━━━ RECORDS TO USE

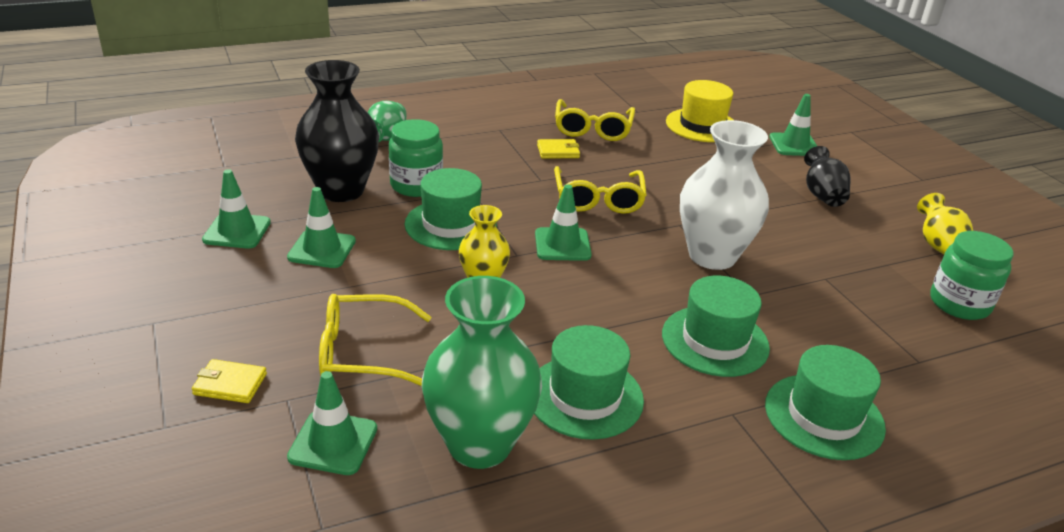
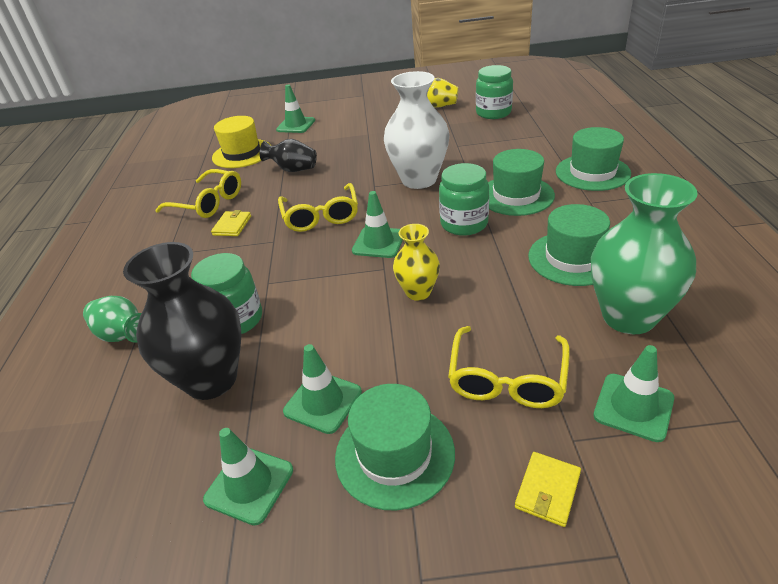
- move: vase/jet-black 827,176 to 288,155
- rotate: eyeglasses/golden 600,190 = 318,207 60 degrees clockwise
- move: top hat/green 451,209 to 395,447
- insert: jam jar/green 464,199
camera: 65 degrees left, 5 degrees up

━━━━━━

▸ **PROBLEM TO SOLVE**:
Your output should be the lines from the one with "- insert: jam jar/green 464,199" through the last line of the entries above, copied exactly and nothing more.

▸ **ANSWER TO THE EXERCISE**:
- insert: jam jar/green 464,199
camera: 65 degrees left, 5 degrees up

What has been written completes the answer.